> _WHAT IS EXPECTED_
Copy out exactly the line that contains "R1: 1.5k (n1, n3) -> 10k (n1, n3)" and all lines following it to the end of the data.
━━━ INPUT DATA
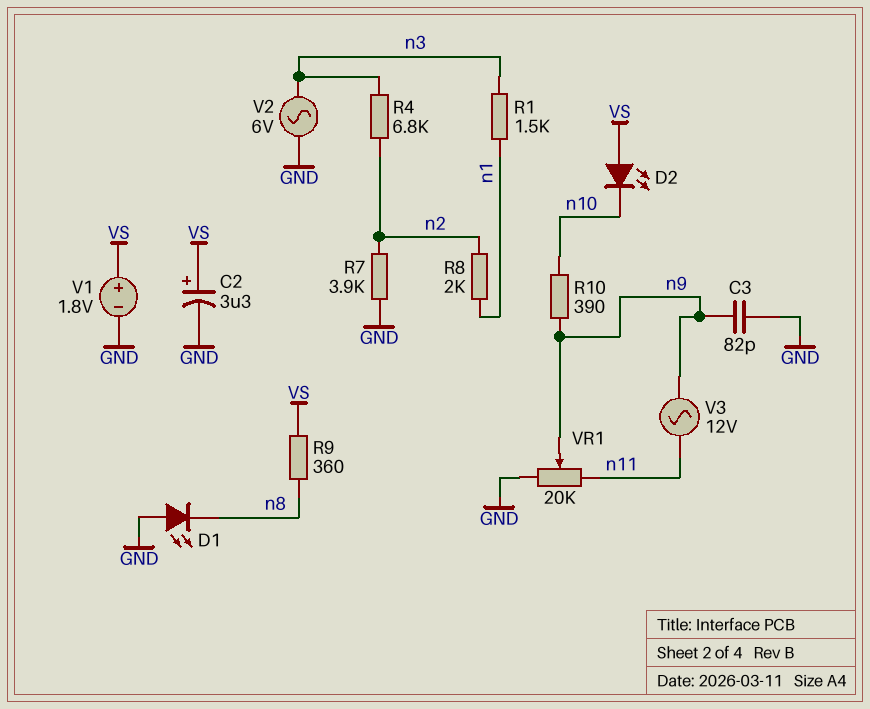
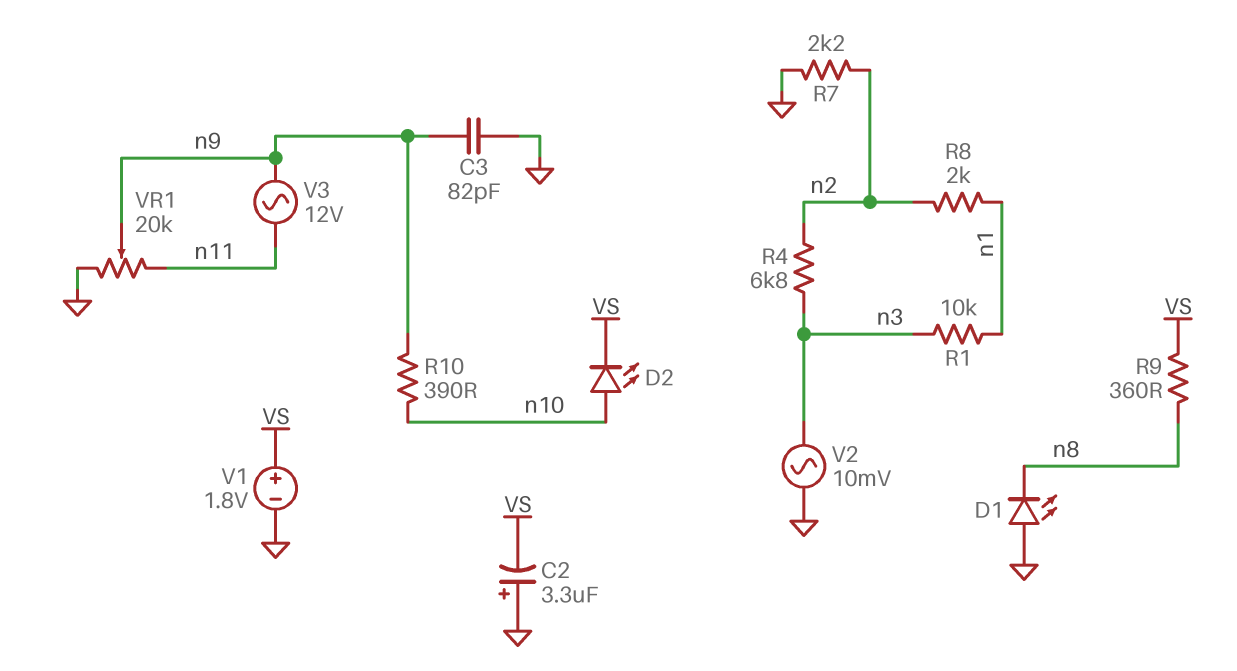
C2: 3.3uF (plus VS, minus GND) -> 3.3uF (plus GND, minus VS)
D2: LED (A VS, K n10) -> LED (A n10, K VS)
R1: 1.5k (n1, n3) -> 10k (n1, n3)
R7: 3.9k (GND, n2) -> 2.2k (GND, n2)
V2: AC 6V (GND, n3) -> AC 10mV (GND, n3)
━━━━━━
> _SOLUTION TO THIS EXERCISE_
R1: 1.5k (n1, n3) -> 10k (n1, n3)
R7: 3.9k (GND, n2) -> 2.2k (GND, n2)
V2: AC 6V (GND, n3) -> AC 10mV (GND, n3)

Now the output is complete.